[Exercise brief]:
Write out all of the records exactly once more and skip the images.

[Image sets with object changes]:

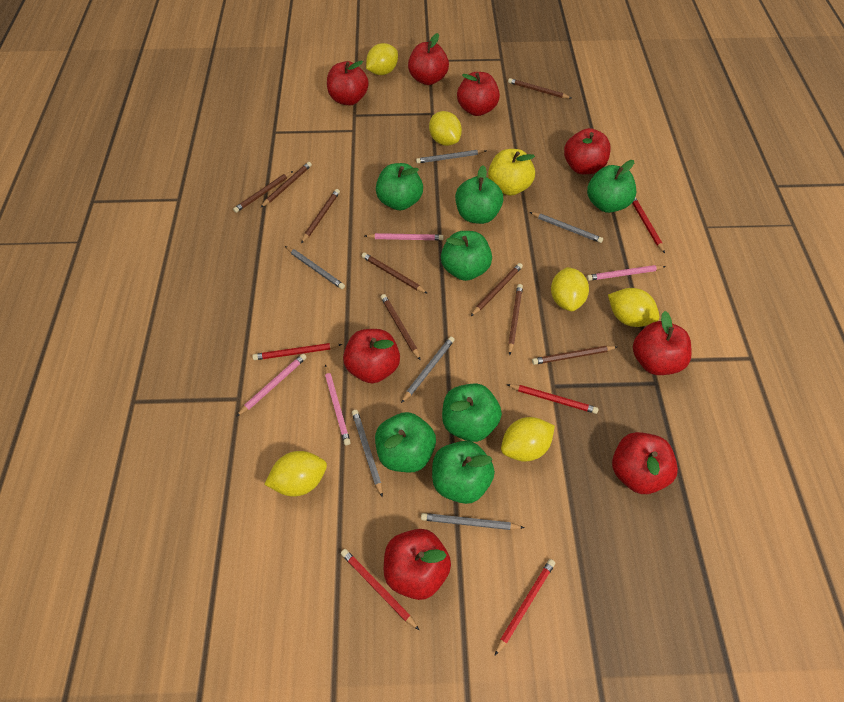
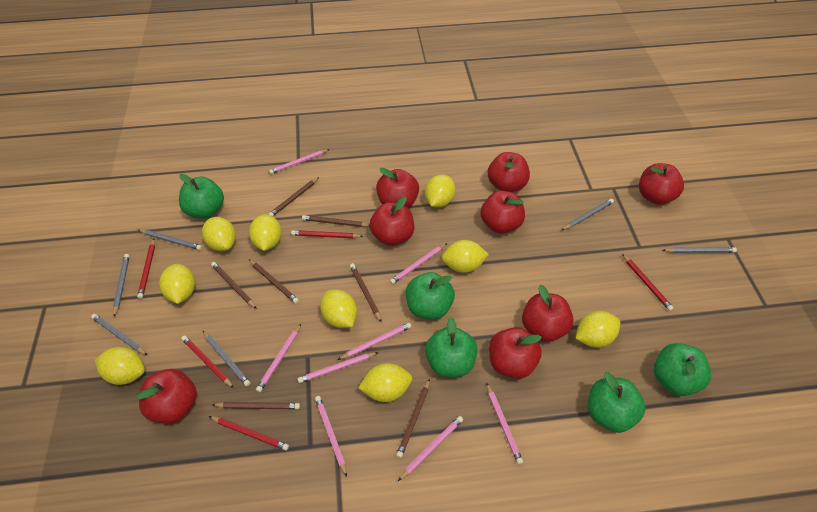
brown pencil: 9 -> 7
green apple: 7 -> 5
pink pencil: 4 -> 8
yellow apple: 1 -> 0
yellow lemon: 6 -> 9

[Response to the exercise]:
brown pencil: 9 -> 7
green apple: 7 -> 5
pink pencil: 4 -> 8
yellow apple: 1 -> 0
yellow lemon: 6 -> 9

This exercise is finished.